▶ [Task to carry out]:
The expected output is the complete listing, unchanged.

= = = = =

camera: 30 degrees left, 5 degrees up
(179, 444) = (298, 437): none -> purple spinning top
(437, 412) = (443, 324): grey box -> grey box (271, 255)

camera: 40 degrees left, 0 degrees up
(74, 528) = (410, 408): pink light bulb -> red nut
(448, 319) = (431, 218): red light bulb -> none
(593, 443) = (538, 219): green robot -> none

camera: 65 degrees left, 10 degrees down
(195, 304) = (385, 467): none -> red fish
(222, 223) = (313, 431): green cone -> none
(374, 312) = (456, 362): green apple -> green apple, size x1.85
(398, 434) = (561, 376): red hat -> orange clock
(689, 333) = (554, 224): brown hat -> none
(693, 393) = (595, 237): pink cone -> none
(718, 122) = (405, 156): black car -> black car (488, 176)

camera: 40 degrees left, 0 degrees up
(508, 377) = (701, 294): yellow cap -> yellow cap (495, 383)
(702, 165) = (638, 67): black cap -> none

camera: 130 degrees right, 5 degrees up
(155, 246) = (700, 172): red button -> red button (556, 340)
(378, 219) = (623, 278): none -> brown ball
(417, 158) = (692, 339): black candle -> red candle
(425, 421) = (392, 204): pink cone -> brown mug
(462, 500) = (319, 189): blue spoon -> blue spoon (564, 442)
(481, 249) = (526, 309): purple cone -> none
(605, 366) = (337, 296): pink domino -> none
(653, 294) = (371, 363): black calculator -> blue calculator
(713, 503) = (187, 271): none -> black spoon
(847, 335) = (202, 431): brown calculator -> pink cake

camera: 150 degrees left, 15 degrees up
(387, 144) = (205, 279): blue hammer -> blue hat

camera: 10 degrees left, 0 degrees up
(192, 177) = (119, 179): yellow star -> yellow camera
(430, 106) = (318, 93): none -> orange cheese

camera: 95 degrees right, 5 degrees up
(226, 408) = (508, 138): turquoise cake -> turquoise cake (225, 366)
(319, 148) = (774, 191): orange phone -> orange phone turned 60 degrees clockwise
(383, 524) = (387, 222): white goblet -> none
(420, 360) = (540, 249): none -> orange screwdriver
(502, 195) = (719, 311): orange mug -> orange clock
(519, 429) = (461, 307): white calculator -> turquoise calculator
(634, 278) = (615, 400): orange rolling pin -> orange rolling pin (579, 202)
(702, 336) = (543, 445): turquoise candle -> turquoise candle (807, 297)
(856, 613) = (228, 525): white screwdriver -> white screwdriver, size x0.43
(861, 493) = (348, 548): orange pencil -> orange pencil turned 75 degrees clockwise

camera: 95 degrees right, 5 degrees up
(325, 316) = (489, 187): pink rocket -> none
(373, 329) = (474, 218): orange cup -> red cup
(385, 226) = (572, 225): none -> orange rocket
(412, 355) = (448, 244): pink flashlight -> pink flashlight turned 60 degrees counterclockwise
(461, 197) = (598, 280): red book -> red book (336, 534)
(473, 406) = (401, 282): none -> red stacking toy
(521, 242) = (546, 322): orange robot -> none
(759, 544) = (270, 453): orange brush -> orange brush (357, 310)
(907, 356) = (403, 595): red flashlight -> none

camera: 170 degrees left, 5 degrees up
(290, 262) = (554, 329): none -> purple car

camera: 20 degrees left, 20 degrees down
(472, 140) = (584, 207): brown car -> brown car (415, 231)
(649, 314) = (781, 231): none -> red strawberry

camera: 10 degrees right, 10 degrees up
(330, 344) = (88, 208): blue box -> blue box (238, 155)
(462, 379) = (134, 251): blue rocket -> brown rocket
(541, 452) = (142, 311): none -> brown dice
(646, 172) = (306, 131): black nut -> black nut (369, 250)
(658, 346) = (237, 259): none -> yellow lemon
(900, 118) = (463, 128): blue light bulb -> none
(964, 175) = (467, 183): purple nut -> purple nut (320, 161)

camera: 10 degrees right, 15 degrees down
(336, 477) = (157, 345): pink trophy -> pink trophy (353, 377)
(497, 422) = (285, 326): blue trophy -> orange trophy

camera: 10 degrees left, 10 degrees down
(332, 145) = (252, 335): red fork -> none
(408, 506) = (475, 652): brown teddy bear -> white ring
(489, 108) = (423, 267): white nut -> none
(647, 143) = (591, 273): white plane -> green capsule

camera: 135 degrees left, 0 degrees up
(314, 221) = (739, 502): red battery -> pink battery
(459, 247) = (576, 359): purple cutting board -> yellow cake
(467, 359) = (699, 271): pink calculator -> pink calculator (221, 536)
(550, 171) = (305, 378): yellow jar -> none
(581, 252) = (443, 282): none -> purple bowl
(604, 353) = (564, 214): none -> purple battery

= = = = =

▶ [Problem solution]:
camera: 30 degrees left, 5 degrees up
(179, 444) = (298, 437): none -> purple spinning top
(437, 412) = (443, 324): grey box -> grey box (271, 255)

camera: 40 degrees left, 0 degrees up
(74, 528) = (410, 408): pink light bulb -> red nut
(448, 319) = (431, 218): red light bulb -> none
(593, 443) = (538, 219): green robot -> none

camera: 65 degrees left, 10 degrees down
(195, 304) = (385, 467): none -> red fish
(222, 223) = (313, 431): green cone -> none
(374, 312) = (456, 362): green apple -> green apple, size x1.85
(398, 434) = (561, 376): red hat -> orange clock
(689, 333) = (554, 224): brown hat -> none
(693, 393) = (595, 237): pink cone -> none
(718, 122) = (405, 156): black car -> black car (488, 176)

camera: 40 degrees left, 0 degrees up
(508, 377) = (701, 294): yellow cap -> yellow cap (495, 383)
(702, 165) = (638, 67): black cap -> none

camera: 130 degrees right, 5 degrees up
(155, 246) = (700, 172): red button -> red button (556, 340)
(378, 219) = (623, 278): none -> brown ball
(417, 158) = (692, 339): black candle -> red candle
(425, 421) = (392, 204): pink cone -> brown mug
(462, 500) = (319, 189): blue spoon -> blue spoon (564, 442)
(481, 249) = (526, 309): purple cone -> none
(605, 366) = (337, 296): pink domino -> none
(653, 294) = (371, 363): black calculator -> blue calculator
(713, 503) = (187, 271): none -> black spoon
(847, 335) = (202, 431): brown calculator -> pink cake

camera: 150 degrees left, 15 degrees up
(387, 144) = (205, 279): blue hammer -> blue hat

camera: 10 degrees left, 0 degrees up
(192, 177) = (119, 179): yellow star -> yellow camera
(430, 106) = (318, 93): none -> orange cheese

camera: 95 degrees right, 5 degrees up
(226, 408) = (508, 138): turquoise cake -> turquoise cake (225, 366)
(319, 148) = (774, 191): orange phone -> orange phone turned 60 degrees clockwise
(383, 524) = (387, 222): white goblet -> none
(420, 360) = (540, 249): none -> orange screwdriver
(502, 195) = (719, 311): orange mug -> orange clock
(519, 429) = (461, 307): white calculator -> turquoise calculator
(634, 278) = (615, 400): orange rolling pin -> orange rolling pin (579, 202)
(702, 336) = (543, 445): turquoise candle -> turquoise candle (807, 297)
(856, 613) = (228, 525): white screwdriver -> white screwdriver, size x0.43
(861, 493) = (348, 548): orange pencil -> orange pencil turned 75 degrees clockwise

camera: 95 degrees right, 5 degrees up
(325, 316) = (489, 187): pink rocket -> none
(373, 329) = (474, 218): orange cup -> red cup
(385, 226) = (572, 225): none -> orange rocket
(412, 355) = (448, 244): pink flashlight -> pink flashlight turned 60 degrees counterclockwise
(461, 197) = (598, 280): red book -> red book (336, 534)
(473, 406) = (401, 282): none -> red stacking toy
(521, 242) = (546, 322): orange robot -> none
(759, 544) = (270, 453): orange brush -> orange brush (357, 310)
(907, 356) = (403, 595): red flashlight -> none

camera: 170 degrees left, 5 degrees up
(290, 262) = (554, 329): none -> purple car

camera: 20 degrees left, 20 degrees down
(472, 140) = (584, 207): brown car -> brown car (415, 231)
(649, 314) = (781, 231): none -> red strawberry

camera: 10 degrees right, 10 degrees up
(330, 344) = (88, 208): blue box -> blue box (238, 155)
(462, 379) = (134, 251): blue rocket -> brown rocket
(541, 452) = (142, 311): none -> brown dice
(646, 172) = (306, 131): black nut -> black nut (369, 250)
(658, 346) = (237, 259): none -> yellow lemon
(900, 118) = (463, 128): blue light bulb -> none
(964, 175) = (467, 183): purple nut -> purple nut (320, 161)

camera: 10 degrees right, 15 degrees down
(336, 477) = (157, 345): pink trophy -> pink trophy (353, 377)
(497, 422) = (285, 326): blue trophy -> orange trophy

camera: 10 degrees left, 10 degrees down
(332, 145) = (252, 335): red fork -> none
(408, 506) = (475, 652): brown teddy bear -> white ring
(489, 108) = (423, 267): white nut -> none
(647, 143) = (591, 273): white plane -> green capsule

camera: 135 degrees left, 0 degrees up
(314, 221) = (739, 502): red battery -> pink battery
(459, 247) = (576, 359): purple cutting board -> yellow cake
(467, 359) = (699, 271): pink calculator -> pink calculator (221, 536)
(550, 171) = (305, 378): yellow jar -> none
(581, 252) = (443, 282): none -> purple bowl
(604, 353) = (564, 214): none -> purple battery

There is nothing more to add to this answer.